--- INPUT MATERIAL Enclosed Below ---

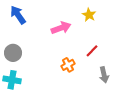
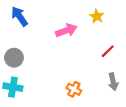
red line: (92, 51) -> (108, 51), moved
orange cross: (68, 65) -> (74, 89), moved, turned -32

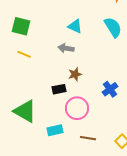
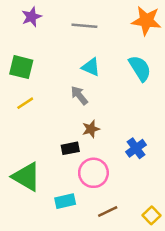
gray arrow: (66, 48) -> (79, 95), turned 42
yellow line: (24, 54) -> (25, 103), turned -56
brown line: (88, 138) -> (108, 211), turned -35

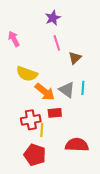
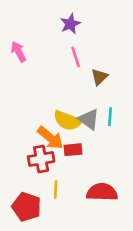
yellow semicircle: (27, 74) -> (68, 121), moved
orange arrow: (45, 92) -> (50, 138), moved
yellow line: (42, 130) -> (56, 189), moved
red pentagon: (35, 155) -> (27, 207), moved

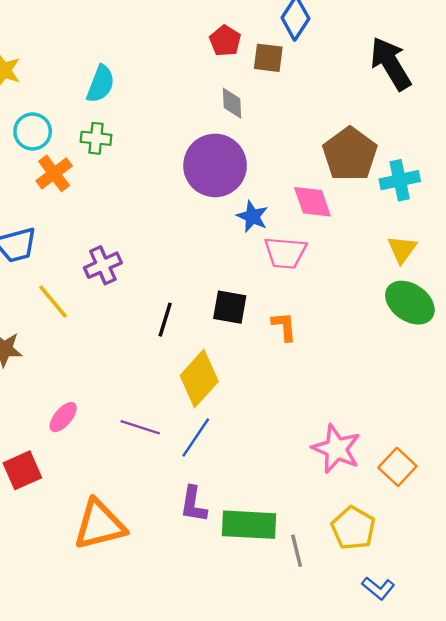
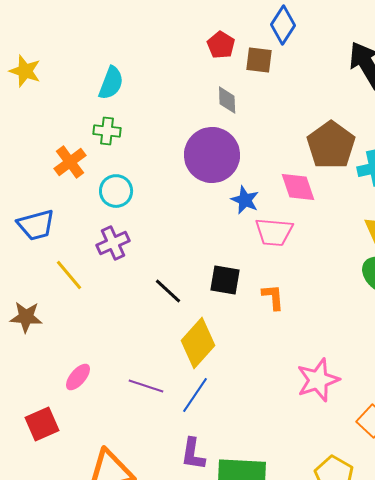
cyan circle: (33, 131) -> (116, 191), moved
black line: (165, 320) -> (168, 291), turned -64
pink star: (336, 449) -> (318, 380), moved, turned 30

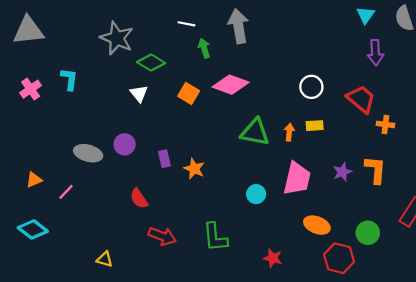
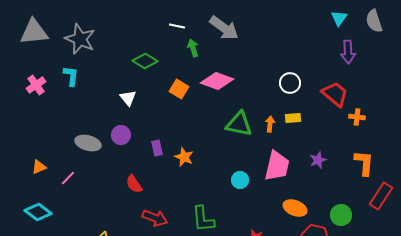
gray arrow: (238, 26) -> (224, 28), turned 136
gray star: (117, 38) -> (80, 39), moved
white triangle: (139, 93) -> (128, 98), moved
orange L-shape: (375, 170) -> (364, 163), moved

--- End of Enclosed INPUT MATERIAL ---
--- INPUT MATERIAL Enclosed Below ---

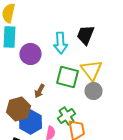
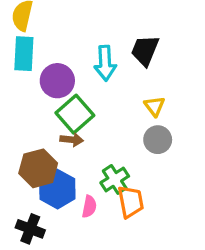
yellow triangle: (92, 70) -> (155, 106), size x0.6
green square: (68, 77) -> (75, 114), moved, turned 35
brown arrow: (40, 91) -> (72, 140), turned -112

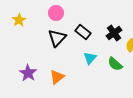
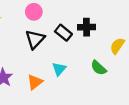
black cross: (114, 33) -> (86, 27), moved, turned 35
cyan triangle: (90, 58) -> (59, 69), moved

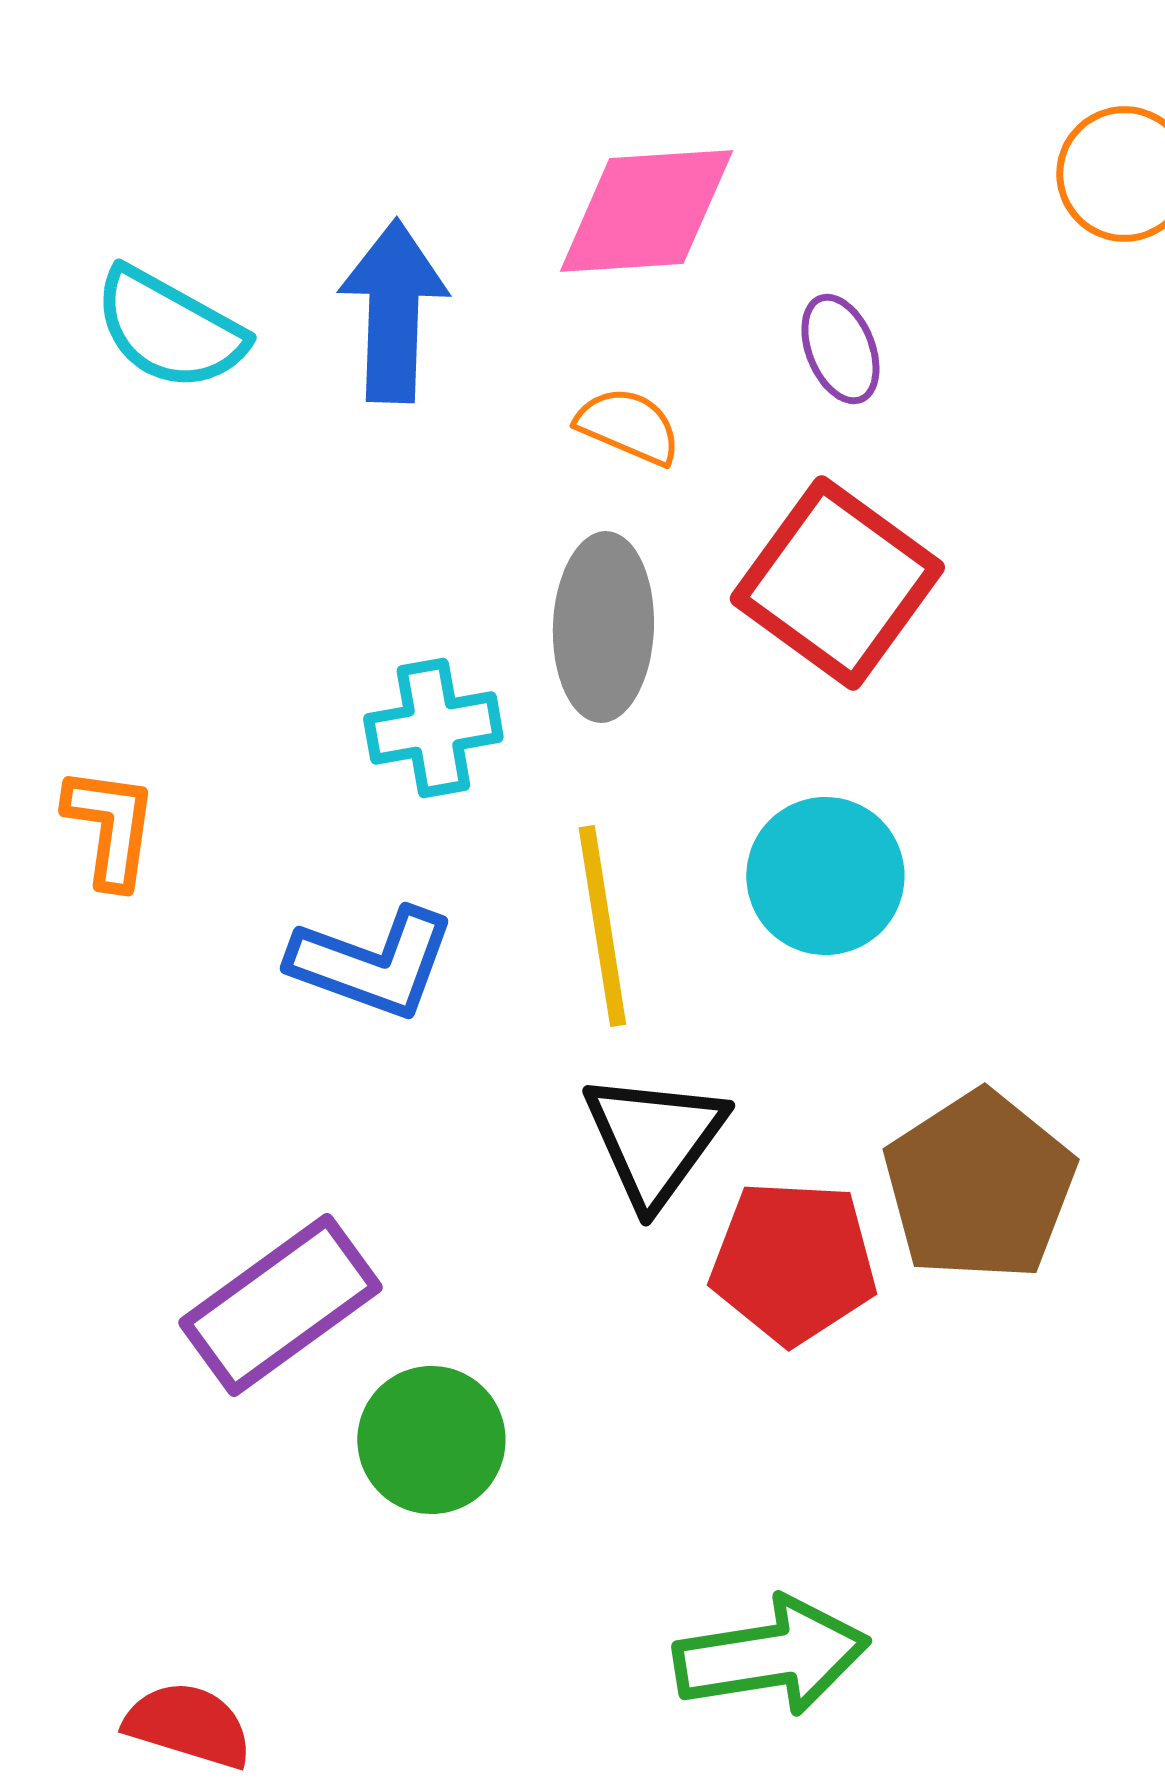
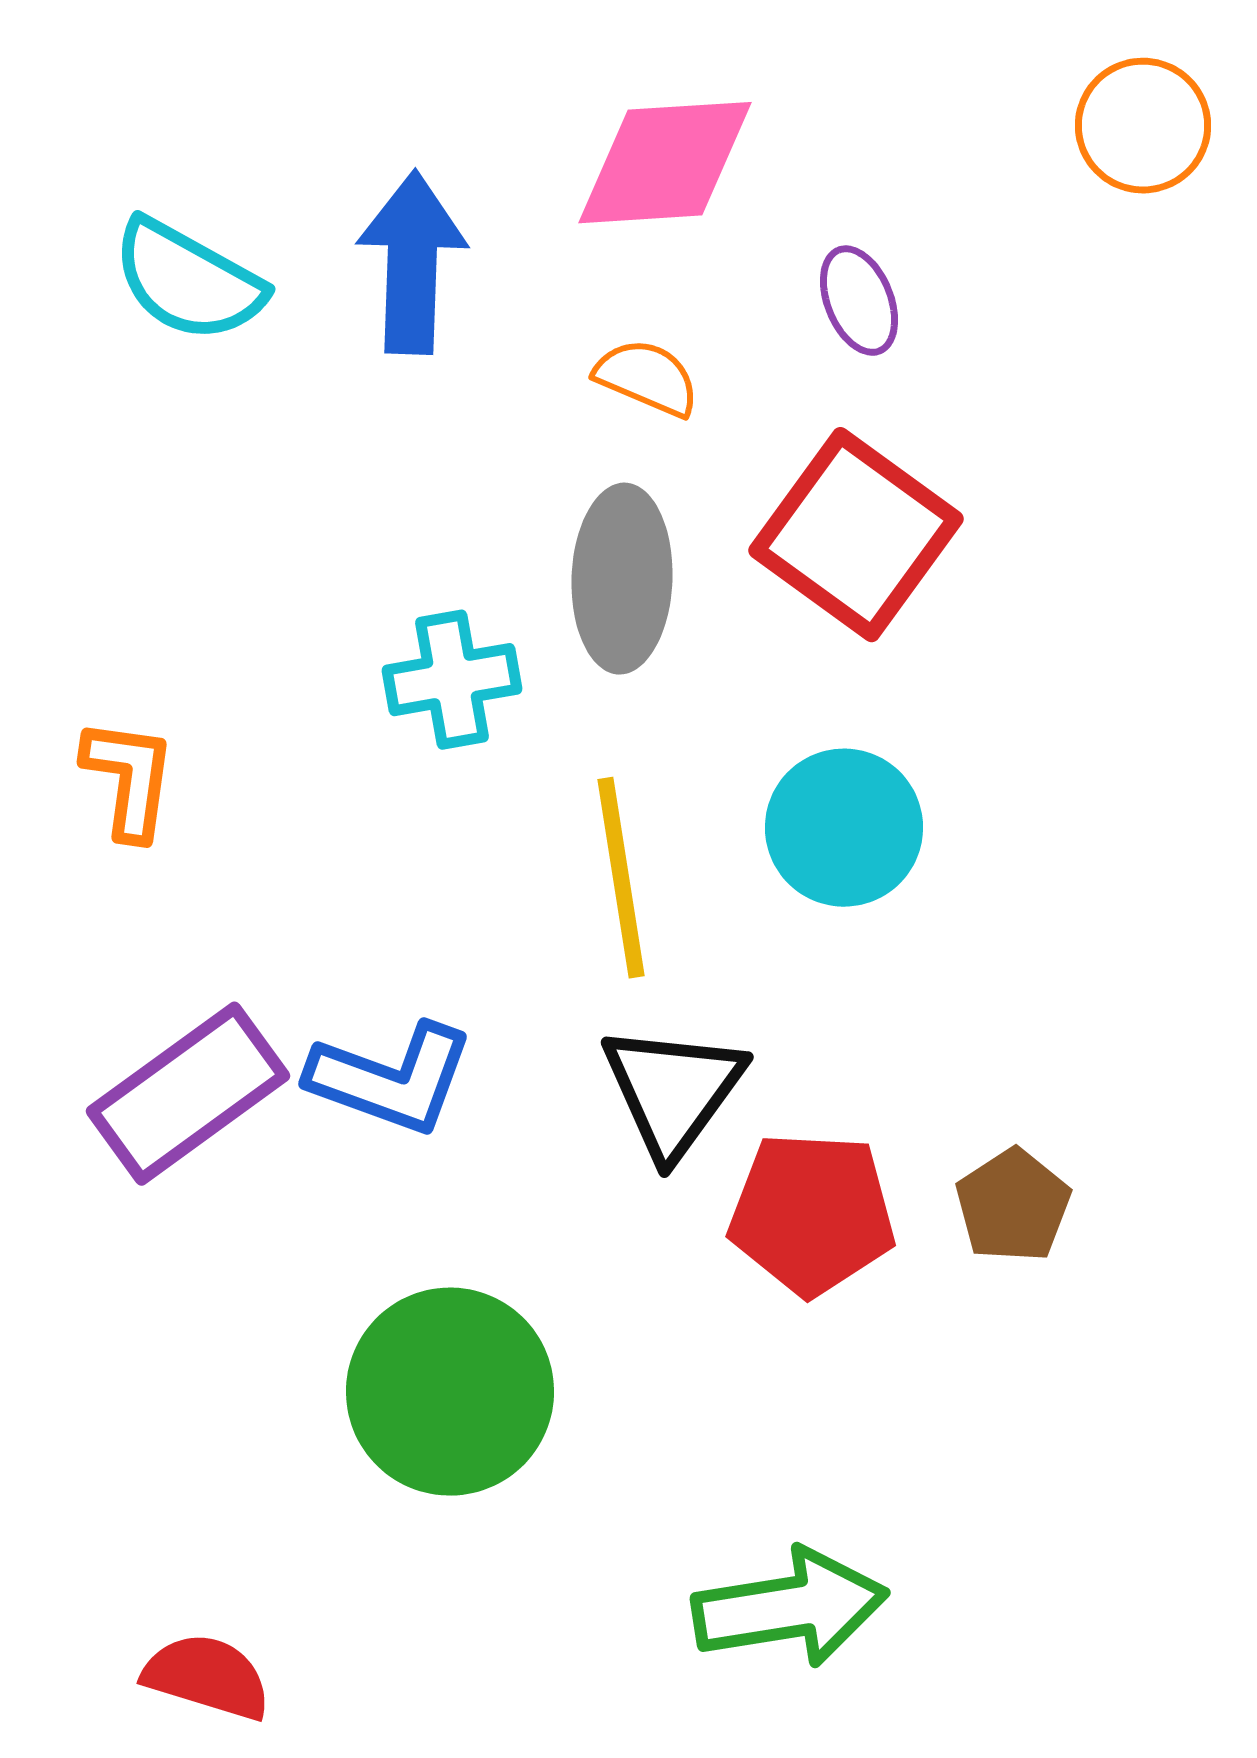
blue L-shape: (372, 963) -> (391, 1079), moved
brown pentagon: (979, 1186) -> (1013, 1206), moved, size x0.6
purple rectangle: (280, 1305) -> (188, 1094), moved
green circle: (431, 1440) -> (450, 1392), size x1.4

--- End of Enclosed INPUT MATERIAL ---
--- INPUT MATERIAL Enclosed Below ---

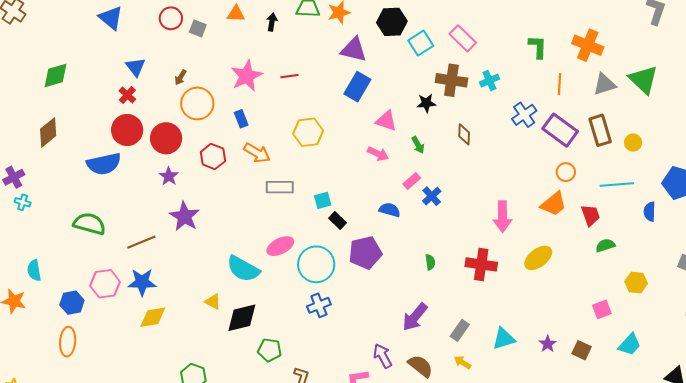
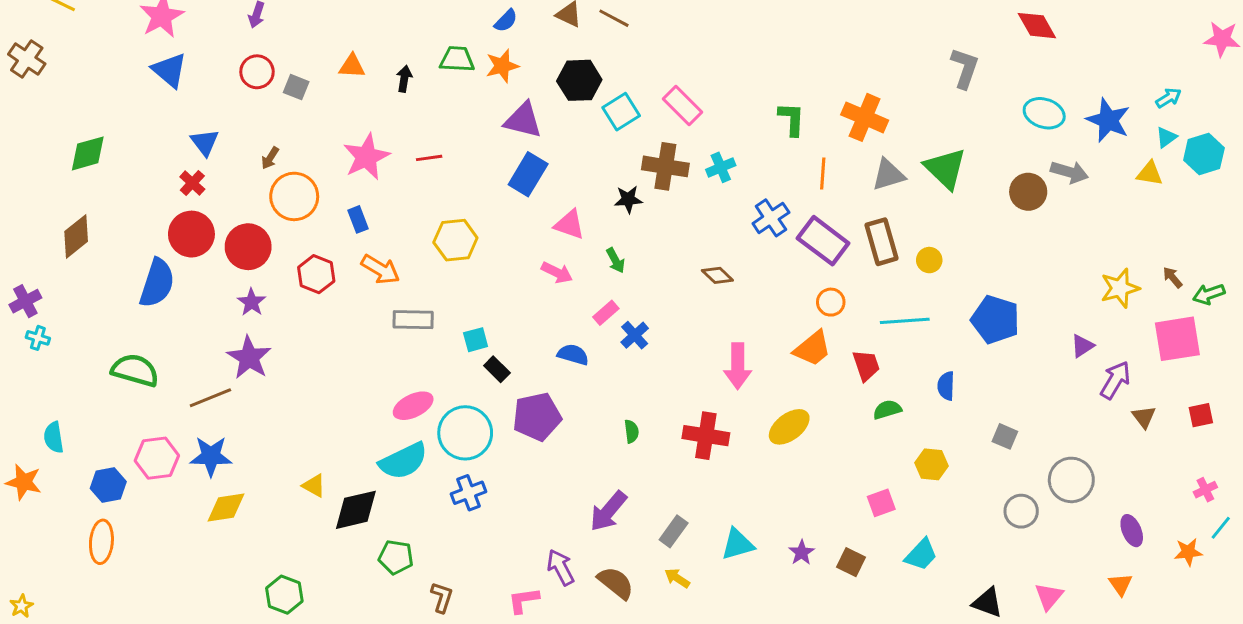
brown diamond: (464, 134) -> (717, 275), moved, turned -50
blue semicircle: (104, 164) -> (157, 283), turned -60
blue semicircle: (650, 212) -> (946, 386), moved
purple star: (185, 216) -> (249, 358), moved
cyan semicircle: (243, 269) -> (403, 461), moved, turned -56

--- End of Enclosed INPUT MATERIAL ---

TASK BRIEF:
Look above for the line holding "orange arrow: (45, 92) -> (50, 138), moved" and output everything from it down to the line holding "gray star: (117, 38) -> (80, 39), moved", both ends included, exactly and without images.

ANSWER TO THIS TASK:
orange arrow: (45, 92) -> (50, 138), moved
yellow line: (42, 130) -> (56, 189), moved
red pentagon: (35, 155) -> (27, 207), moved

cyan circle: (33, 131) -> (116, 191), moved
black line: (165, 320) -> (168, 291), turned -64
pink star: (336, 449) -> (318, 380), moved, turned 30

gray arrow: (238, 26) -> (224, 28), turned 136
gray star: (117, 38) -> (80, 39), moved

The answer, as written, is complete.